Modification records
☆ ☆ ☆ ☆ ☆ ☆ ☆

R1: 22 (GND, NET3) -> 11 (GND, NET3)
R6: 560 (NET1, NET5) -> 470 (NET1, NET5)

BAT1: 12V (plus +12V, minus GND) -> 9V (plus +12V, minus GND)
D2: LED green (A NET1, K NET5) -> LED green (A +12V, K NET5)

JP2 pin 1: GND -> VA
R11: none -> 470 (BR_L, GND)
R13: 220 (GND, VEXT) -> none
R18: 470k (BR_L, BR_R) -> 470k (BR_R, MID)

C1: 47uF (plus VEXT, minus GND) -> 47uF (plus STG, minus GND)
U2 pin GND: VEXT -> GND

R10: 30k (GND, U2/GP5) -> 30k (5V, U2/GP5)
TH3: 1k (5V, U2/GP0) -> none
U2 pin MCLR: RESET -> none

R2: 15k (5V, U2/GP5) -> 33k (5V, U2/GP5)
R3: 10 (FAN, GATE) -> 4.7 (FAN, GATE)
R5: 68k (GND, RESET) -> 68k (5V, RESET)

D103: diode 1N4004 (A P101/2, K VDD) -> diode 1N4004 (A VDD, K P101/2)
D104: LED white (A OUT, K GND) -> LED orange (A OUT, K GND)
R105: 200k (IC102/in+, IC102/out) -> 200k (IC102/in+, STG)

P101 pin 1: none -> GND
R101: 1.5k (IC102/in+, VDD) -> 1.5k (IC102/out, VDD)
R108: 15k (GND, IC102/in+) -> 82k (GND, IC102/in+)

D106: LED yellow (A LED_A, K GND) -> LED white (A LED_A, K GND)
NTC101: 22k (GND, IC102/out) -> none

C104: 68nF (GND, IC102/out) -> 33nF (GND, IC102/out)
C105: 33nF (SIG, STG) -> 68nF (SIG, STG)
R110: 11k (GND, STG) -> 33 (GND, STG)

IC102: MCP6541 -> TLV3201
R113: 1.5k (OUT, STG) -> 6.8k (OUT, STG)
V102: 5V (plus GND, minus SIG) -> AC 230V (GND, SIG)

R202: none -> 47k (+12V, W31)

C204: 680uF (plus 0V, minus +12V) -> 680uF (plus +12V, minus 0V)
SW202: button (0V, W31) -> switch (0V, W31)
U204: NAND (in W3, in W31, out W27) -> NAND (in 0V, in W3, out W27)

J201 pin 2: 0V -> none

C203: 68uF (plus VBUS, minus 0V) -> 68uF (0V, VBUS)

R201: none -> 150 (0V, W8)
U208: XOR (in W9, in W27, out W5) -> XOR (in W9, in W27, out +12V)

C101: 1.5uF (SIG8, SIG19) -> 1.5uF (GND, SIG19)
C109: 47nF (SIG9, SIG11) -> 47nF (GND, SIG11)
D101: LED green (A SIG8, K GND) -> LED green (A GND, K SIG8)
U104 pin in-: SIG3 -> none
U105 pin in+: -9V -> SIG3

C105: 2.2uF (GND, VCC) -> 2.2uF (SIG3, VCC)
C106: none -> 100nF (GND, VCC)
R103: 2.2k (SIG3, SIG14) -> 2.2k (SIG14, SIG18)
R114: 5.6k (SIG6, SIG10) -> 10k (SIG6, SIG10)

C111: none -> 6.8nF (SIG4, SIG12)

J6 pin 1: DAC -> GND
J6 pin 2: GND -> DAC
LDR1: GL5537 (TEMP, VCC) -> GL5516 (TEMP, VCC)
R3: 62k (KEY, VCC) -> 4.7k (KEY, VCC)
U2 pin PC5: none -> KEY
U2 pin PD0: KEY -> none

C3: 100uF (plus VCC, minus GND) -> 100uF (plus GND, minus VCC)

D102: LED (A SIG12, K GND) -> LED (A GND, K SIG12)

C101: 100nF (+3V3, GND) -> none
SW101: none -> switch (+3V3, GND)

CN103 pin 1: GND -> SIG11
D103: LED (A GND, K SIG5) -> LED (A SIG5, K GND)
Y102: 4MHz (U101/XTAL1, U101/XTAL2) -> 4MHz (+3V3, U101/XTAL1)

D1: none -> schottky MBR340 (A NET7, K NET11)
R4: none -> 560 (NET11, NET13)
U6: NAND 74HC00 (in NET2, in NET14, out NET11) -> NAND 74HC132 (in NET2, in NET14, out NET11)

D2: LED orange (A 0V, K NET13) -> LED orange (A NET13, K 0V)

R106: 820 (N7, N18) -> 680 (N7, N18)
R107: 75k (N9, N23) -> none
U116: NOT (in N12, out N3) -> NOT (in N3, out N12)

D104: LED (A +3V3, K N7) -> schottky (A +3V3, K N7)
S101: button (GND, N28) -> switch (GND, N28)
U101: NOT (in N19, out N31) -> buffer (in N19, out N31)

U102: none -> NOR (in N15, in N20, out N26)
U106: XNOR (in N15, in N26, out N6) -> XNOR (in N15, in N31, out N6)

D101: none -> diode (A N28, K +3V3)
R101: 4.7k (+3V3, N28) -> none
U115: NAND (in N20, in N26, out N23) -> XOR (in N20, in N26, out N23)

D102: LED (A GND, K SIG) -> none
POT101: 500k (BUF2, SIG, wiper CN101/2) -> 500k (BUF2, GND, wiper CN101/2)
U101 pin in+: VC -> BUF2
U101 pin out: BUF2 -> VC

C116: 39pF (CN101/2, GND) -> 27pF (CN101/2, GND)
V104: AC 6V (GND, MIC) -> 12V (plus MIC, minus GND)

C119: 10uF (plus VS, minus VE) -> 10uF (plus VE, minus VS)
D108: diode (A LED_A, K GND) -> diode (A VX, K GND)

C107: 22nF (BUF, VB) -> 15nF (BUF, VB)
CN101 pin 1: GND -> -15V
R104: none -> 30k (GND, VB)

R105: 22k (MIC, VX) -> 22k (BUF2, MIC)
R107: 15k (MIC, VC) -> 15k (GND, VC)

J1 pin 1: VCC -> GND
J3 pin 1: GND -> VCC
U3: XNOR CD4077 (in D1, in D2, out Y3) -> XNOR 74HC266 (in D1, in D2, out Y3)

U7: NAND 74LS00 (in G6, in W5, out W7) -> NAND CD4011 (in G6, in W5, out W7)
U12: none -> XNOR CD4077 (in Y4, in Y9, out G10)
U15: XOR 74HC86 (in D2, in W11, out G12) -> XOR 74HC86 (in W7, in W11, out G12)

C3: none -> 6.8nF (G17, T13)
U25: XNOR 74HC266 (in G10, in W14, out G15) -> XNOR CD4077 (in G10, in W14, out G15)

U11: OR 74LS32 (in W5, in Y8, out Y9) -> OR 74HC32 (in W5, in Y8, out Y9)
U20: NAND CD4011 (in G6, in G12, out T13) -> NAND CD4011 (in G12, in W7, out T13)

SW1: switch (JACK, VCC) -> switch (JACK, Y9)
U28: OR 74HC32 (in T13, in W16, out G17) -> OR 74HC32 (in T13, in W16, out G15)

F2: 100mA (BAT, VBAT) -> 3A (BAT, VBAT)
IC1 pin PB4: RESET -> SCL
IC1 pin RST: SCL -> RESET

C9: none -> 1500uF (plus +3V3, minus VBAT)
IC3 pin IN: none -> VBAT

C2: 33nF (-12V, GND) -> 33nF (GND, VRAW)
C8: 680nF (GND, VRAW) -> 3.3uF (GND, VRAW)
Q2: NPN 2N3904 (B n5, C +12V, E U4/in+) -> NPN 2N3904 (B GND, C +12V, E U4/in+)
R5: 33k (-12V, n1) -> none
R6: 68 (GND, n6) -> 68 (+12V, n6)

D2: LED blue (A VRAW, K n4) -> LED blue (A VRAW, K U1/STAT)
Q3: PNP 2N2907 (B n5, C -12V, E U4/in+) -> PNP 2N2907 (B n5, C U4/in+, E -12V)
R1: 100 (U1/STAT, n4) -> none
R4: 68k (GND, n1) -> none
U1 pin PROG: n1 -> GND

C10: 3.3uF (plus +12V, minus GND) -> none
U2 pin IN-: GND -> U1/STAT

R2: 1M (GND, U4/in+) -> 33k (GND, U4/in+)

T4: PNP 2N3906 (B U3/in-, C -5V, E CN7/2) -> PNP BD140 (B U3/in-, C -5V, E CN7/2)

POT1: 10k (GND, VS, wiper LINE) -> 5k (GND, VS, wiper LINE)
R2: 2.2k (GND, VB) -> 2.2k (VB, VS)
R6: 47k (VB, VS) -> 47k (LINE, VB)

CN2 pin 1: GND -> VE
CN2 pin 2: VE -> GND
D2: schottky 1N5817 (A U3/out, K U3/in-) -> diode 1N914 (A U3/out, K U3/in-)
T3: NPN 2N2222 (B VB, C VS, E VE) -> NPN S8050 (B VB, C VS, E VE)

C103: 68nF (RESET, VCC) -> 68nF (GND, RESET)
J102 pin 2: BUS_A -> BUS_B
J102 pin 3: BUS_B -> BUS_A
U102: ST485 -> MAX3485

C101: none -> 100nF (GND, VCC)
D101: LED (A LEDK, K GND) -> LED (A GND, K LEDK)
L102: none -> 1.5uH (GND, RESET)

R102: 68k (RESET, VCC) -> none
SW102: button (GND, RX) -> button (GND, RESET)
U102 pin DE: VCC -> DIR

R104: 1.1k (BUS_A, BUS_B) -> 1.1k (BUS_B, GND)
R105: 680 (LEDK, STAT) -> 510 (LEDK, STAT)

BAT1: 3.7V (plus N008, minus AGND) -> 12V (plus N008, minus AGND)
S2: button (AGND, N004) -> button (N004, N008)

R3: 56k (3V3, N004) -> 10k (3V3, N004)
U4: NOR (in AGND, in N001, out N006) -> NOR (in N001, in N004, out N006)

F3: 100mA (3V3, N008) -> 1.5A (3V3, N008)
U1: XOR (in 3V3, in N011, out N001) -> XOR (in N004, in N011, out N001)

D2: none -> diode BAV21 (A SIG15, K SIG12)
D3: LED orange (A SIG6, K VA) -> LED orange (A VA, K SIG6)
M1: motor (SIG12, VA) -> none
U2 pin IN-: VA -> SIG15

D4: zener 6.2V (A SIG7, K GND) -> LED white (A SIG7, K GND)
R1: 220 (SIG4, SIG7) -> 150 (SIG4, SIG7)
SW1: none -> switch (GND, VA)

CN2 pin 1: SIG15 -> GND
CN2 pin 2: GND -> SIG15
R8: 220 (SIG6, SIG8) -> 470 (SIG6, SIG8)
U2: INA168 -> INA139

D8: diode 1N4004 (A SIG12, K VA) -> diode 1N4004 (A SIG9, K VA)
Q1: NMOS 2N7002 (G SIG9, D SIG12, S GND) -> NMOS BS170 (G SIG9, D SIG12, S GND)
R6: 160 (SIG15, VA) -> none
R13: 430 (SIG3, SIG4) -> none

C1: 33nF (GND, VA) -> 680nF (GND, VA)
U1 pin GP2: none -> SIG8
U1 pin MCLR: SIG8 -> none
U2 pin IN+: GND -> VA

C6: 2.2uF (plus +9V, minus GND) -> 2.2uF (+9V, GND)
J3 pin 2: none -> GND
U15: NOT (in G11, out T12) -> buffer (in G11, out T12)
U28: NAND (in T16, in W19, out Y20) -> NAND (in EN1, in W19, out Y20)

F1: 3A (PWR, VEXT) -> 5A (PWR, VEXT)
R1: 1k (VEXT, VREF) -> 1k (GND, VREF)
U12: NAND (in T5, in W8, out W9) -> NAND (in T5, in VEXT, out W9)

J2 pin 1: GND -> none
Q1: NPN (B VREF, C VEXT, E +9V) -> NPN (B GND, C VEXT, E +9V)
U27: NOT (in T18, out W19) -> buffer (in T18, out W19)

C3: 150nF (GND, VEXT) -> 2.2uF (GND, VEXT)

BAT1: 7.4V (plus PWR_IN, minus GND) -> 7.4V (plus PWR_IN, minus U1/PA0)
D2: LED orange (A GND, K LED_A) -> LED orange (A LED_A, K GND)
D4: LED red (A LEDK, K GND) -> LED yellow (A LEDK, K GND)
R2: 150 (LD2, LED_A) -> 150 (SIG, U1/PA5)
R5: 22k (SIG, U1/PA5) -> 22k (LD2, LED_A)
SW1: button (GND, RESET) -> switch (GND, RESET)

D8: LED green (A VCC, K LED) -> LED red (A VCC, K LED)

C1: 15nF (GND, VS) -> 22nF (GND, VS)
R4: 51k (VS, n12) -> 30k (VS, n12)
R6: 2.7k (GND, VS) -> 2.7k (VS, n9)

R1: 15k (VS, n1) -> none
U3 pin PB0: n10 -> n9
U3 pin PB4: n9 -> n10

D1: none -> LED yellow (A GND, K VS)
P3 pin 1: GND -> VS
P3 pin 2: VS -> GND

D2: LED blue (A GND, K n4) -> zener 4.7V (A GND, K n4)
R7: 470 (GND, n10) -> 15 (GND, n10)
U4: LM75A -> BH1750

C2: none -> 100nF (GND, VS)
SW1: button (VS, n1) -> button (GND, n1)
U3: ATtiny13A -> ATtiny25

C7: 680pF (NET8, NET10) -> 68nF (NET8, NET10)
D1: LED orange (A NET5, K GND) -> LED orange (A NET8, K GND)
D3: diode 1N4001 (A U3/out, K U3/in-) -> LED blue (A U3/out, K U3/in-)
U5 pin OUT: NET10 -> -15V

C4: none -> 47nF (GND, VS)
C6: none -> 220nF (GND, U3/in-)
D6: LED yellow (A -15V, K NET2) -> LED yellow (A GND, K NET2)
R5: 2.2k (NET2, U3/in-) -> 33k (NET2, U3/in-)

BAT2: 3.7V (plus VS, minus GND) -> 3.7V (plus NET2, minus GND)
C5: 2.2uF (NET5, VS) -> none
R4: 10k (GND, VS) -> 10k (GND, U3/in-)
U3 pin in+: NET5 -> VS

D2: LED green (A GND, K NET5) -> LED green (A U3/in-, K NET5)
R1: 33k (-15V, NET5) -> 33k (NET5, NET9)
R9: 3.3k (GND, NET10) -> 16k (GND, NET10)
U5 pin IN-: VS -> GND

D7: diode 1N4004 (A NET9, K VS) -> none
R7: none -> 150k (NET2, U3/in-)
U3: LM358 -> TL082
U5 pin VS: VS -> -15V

☆ ☆ ☆ ☆ ☆ ☆ ☆

• **ABOUT THIS TASK**:
In the records above, find the line with "P3 pin 2: VS -> GND"; write out exactly that line and each one after it, stopping after the line with "D1: LED orange".

• **RESULT OF THE EXERCISE**:
P3 pin 2: VS -> GND

D2: LED blue (A GND, K n4) -> zener 4.7V (A GND, K n4)
R7: 470 (GND, n10) -> 15 (GND, n10)
U4: LM75A -> BH1750

C2: none -> 100nF (GND, VS)
SW1: button (VS, n1) -> button (GND, n1)
U3: ATtiny13A -> ATtiny25

C7: 680pF (NET8, NET10) -> 68nF (NET8, NET10)
D1: LED orange (A NET5, K GND) -> LED orange (A NET8, K GND)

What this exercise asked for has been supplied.